## Begin

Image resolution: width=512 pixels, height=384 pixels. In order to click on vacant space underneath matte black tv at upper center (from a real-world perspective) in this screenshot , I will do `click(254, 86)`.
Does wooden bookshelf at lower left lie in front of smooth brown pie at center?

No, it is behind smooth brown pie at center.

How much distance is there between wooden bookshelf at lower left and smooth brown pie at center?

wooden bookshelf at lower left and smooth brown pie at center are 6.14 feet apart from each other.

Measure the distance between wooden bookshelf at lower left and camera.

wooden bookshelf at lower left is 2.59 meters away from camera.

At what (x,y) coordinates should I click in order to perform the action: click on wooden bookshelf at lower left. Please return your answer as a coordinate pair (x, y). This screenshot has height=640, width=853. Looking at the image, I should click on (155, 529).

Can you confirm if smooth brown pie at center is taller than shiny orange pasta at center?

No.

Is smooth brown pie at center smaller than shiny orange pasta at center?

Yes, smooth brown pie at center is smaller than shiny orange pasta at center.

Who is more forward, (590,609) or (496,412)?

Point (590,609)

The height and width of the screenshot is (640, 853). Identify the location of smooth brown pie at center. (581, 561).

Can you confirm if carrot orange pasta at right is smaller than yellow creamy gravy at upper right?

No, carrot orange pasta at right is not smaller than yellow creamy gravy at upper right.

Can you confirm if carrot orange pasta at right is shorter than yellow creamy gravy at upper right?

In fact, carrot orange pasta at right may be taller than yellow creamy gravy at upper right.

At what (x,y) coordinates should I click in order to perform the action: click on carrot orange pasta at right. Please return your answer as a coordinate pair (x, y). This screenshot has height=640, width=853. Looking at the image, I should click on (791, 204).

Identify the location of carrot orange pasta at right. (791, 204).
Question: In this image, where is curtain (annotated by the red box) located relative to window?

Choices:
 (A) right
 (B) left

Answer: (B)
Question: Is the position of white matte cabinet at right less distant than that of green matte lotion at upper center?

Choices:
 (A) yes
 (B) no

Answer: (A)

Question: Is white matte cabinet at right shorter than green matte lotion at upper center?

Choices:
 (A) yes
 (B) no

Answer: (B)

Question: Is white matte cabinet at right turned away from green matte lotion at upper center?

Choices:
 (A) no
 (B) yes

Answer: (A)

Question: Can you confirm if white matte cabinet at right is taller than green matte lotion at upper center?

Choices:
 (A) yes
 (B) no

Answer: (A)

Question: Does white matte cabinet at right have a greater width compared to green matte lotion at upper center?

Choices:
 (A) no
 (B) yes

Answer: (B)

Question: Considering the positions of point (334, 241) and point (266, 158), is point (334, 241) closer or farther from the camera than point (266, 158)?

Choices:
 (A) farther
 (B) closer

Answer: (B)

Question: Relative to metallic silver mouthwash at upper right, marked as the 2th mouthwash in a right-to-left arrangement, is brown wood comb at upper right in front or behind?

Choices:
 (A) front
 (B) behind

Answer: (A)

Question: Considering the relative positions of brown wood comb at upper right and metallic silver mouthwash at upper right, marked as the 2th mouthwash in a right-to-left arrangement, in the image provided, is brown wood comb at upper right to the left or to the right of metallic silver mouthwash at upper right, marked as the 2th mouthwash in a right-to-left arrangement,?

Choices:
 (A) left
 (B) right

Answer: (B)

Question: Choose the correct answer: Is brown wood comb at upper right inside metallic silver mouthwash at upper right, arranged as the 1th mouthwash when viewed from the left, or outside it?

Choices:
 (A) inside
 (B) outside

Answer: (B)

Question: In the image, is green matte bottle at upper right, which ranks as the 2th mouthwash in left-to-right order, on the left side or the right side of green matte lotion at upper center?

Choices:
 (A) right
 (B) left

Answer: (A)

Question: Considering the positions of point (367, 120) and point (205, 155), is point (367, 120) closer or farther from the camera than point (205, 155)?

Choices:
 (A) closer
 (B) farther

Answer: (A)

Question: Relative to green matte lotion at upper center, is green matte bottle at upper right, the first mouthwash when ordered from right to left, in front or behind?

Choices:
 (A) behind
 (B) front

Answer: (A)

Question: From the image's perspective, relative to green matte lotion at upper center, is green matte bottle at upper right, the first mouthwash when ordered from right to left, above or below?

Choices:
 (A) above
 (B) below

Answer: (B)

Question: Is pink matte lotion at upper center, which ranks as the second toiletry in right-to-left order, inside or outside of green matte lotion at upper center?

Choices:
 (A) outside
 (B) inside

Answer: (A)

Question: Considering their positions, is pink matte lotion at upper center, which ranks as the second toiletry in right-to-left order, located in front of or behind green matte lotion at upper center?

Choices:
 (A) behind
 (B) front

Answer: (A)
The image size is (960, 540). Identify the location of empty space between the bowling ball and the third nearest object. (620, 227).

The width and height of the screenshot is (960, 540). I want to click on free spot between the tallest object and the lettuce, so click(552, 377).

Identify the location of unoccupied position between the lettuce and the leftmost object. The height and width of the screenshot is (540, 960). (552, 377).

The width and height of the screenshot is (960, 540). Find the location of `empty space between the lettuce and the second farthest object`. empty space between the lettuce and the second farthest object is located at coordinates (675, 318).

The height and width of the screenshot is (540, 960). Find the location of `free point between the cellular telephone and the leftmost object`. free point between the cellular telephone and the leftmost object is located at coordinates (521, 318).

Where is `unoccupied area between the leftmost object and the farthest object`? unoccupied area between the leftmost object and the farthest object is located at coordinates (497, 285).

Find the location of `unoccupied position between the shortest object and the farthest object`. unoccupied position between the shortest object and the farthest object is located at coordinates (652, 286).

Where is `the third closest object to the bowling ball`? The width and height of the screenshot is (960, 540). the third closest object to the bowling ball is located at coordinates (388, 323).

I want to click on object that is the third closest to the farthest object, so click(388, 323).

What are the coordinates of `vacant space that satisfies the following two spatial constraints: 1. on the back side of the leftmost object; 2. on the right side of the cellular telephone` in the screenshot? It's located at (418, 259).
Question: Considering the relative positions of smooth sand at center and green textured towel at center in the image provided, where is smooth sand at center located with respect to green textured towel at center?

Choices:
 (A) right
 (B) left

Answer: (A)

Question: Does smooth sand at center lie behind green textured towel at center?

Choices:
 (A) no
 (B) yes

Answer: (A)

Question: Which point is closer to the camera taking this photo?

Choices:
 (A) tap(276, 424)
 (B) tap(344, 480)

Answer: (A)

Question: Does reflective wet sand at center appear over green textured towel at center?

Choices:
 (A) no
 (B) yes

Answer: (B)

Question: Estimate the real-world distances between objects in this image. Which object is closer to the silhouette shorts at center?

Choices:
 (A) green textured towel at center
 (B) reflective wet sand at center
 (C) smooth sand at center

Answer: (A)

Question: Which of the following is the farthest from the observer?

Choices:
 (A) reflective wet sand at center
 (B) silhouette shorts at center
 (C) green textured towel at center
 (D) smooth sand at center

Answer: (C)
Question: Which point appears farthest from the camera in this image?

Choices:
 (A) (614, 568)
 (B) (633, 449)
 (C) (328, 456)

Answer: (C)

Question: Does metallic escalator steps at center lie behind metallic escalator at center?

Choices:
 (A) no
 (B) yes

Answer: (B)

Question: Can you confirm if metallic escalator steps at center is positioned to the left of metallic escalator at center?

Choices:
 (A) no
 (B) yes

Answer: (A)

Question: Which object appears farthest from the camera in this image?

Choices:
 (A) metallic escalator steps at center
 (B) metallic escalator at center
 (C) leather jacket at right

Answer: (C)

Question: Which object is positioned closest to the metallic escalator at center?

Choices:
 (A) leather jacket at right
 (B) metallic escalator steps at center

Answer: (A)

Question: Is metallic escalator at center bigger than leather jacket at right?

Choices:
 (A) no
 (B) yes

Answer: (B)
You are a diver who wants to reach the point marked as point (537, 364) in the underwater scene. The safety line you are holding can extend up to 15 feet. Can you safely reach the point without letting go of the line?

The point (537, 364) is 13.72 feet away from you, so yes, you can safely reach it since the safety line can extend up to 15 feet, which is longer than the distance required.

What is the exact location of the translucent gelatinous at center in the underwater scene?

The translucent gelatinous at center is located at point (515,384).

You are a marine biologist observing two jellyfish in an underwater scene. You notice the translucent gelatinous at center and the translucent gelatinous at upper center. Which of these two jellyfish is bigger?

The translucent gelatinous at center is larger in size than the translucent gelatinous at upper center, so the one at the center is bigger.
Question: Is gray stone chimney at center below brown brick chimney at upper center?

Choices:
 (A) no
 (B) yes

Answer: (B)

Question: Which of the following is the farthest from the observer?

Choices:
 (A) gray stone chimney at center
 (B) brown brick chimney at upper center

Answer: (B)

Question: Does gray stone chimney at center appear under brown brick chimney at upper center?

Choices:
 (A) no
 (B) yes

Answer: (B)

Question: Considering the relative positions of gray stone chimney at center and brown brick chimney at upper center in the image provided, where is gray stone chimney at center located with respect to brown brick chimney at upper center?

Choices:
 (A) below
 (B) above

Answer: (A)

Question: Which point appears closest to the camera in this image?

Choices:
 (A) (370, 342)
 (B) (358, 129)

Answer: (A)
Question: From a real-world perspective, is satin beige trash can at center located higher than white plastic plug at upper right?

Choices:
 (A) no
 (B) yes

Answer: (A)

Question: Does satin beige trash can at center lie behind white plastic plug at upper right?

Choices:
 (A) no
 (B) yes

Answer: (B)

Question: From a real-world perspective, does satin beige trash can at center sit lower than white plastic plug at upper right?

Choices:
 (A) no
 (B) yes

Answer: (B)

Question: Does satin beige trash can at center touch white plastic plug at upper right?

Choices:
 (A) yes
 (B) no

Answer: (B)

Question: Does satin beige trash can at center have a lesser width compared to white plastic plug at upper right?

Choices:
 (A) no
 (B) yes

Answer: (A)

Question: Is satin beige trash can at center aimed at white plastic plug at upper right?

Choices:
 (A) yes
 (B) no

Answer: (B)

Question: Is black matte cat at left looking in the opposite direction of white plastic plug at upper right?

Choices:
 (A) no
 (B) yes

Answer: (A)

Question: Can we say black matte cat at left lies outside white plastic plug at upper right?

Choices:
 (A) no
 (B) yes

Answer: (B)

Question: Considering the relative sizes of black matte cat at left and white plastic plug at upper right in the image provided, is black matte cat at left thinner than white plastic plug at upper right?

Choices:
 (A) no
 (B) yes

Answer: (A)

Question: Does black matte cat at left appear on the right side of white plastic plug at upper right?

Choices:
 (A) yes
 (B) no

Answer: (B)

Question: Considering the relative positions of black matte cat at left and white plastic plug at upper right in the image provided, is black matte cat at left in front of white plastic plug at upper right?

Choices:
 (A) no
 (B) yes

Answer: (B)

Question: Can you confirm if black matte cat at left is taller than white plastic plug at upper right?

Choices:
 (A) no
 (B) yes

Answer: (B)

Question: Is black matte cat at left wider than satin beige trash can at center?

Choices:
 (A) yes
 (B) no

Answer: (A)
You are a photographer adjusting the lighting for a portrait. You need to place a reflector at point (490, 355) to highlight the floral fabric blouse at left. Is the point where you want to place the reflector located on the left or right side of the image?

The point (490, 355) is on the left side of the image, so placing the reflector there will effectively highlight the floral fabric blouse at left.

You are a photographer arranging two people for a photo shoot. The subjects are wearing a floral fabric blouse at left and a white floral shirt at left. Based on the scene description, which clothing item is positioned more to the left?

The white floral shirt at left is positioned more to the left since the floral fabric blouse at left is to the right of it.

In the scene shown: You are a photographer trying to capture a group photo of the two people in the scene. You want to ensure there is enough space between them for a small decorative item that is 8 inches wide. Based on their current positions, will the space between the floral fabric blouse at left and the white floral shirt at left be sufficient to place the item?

## End

#### EXERCISE AIM:
Count the lines in the rows above that contain the word "more". Give only the number.

#### THE RESPONSE:
3